• [THE TASK]
Reproduce precisely the lines of the listing below, starting with the line that contains "D8: diode BAV21" and stopping after the line that contains "U3 pin EN: VCC -> N17"; include nothing else.

• [DATA FOR ANALYSIS]
■ ■ ■ ■ ■
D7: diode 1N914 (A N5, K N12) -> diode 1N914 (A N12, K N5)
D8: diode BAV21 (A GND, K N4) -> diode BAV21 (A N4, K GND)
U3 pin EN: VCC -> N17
■ ■ ■ ■ ■
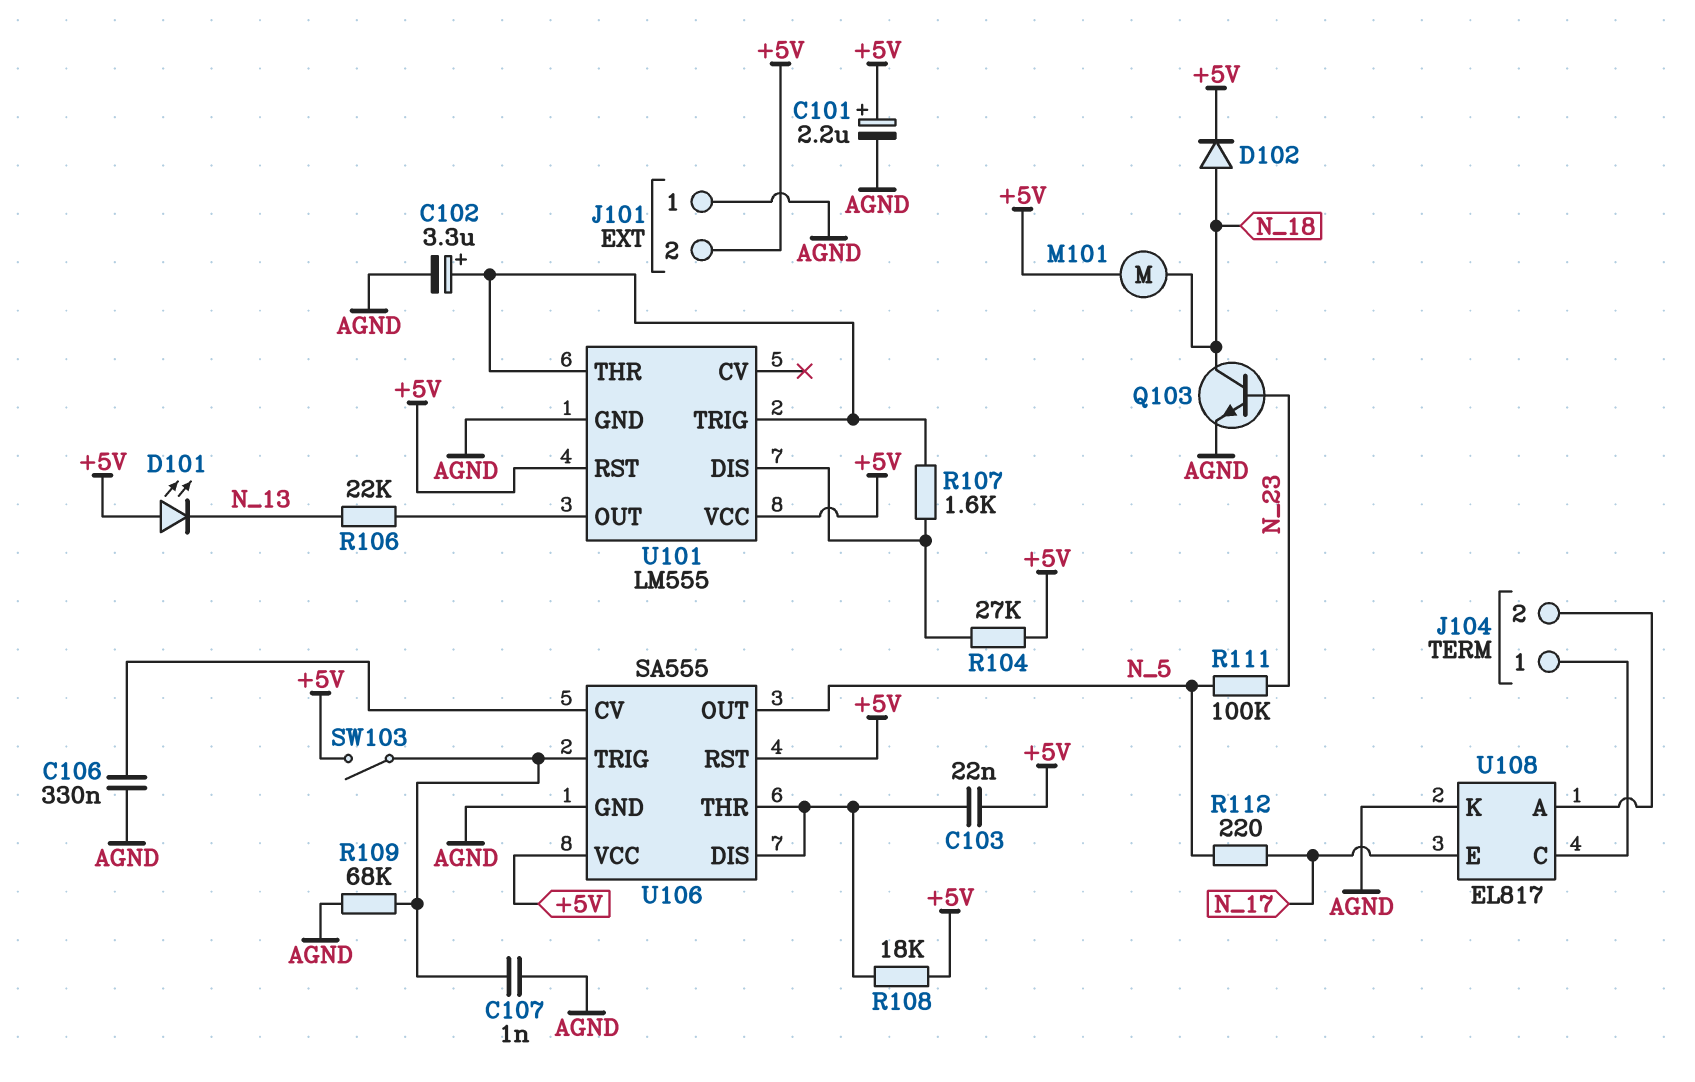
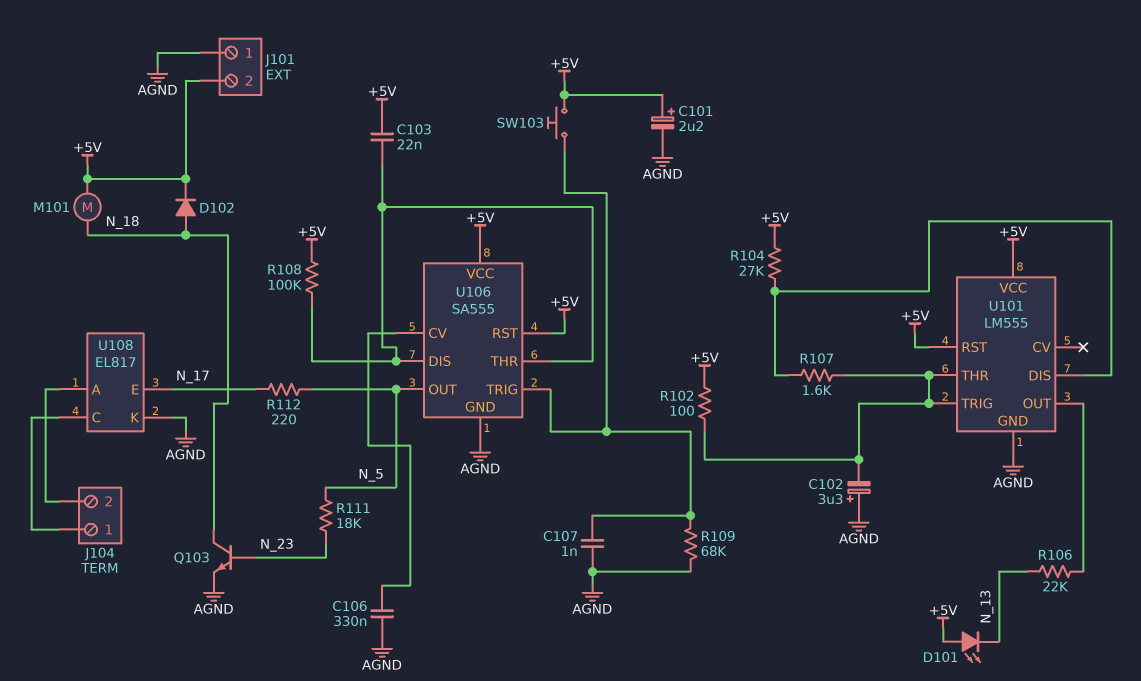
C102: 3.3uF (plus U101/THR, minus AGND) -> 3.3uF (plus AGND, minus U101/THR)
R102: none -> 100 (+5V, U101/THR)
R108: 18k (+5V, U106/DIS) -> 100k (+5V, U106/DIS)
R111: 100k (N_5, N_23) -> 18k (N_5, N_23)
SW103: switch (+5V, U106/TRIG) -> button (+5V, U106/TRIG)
■ ■ ■ ■ ■
• [WRITTEN RESPONSE]
D8: diode BAV21 (A GND, K N4) -> diode BAV21 (A N4, K GND)
U3 pin EN: VCC -> N17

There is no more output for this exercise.